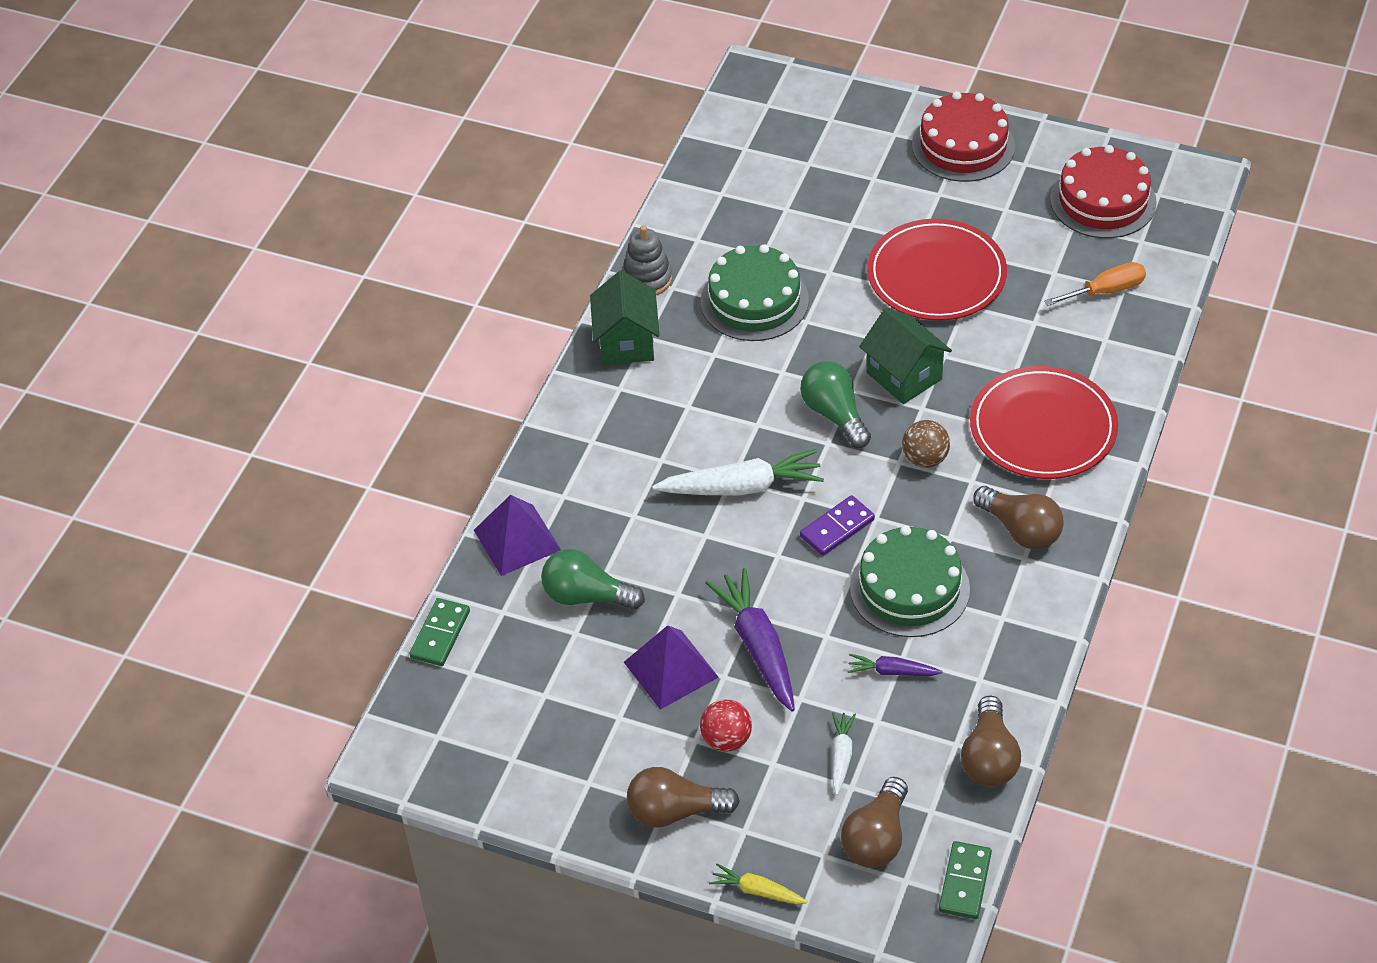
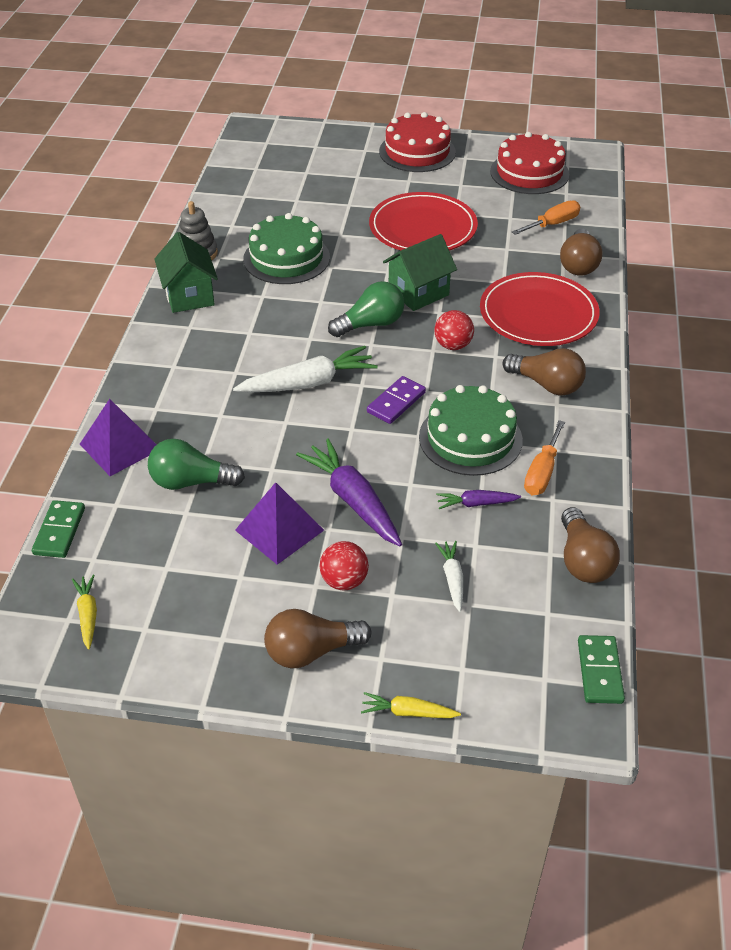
camera: 15 degrees left, 5 degrees down
green light bulb [800,361,871,448] -> green light bulb turned 105 degrees clockwise [328,281,404,337]
brown light bulb [841,777,908,868] -> brown light bulb moved to [560,229,603,276]
green house [859,308,952,404] -> green house turned 75 degrees counterclockwise [383,234,457,311]
brown ball [902,420,950,468] -> red ball [434,310,474,350]
none -> yellow carrot [72,574,97,650]
none -> orange screwdriver [524,420,565,495]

====================

After locating the line with "brown ball [902,420,950,468]" in the records above, please set down that line and all later ones exactly, and no other line.

*Solution for this problem*
brown ball [902,420,950,468] -> red ball [434,310,474,350]
none -> yellow carrot [72,574,97,650]
none -> orange screwdriver [524,420,565,495]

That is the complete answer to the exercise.